YOUR OBJECTIVE —
Once every line in the data that follows has been checked for the word "counterclockwise", give only the number of lines that hold it.

Coordinate-based change listings —
_ _ _

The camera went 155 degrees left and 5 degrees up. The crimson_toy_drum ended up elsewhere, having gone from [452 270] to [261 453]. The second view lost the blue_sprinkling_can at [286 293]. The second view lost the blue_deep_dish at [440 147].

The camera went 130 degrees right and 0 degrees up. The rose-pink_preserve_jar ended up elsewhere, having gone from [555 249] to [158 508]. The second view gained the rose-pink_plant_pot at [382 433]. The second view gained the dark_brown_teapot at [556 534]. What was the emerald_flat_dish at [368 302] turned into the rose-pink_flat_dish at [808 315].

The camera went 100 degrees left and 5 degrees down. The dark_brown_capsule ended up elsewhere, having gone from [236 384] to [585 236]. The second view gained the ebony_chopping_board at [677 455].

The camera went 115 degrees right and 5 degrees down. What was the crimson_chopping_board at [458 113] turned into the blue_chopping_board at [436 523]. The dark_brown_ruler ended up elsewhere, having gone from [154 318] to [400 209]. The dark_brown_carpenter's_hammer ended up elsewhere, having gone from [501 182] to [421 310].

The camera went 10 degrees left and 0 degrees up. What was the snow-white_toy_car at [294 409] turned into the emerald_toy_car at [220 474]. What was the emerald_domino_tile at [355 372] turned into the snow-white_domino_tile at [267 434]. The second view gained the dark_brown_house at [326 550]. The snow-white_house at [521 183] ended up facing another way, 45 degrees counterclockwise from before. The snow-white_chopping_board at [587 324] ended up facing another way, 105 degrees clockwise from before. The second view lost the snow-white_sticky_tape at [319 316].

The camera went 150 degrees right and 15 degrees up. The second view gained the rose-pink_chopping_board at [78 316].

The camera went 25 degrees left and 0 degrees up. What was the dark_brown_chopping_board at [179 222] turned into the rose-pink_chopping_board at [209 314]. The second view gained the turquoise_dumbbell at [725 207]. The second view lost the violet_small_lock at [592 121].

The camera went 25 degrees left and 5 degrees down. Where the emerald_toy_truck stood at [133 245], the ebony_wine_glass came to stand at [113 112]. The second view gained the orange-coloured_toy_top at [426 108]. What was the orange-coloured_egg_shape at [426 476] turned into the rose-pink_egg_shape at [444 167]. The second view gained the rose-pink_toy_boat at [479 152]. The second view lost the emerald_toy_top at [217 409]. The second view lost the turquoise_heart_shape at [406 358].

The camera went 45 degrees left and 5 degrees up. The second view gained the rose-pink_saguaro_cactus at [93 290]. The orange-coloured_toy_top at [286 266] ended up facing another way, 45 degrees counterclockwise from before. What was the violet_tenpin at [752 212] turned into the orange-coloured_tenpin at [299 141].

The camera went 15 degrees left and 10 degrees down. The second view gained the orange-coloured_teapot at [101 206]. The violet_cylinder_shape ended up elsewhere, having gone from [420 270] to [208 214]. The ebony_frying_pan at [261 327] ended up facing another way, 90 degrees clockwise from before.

_ _ _

FINAL ANSWER —
2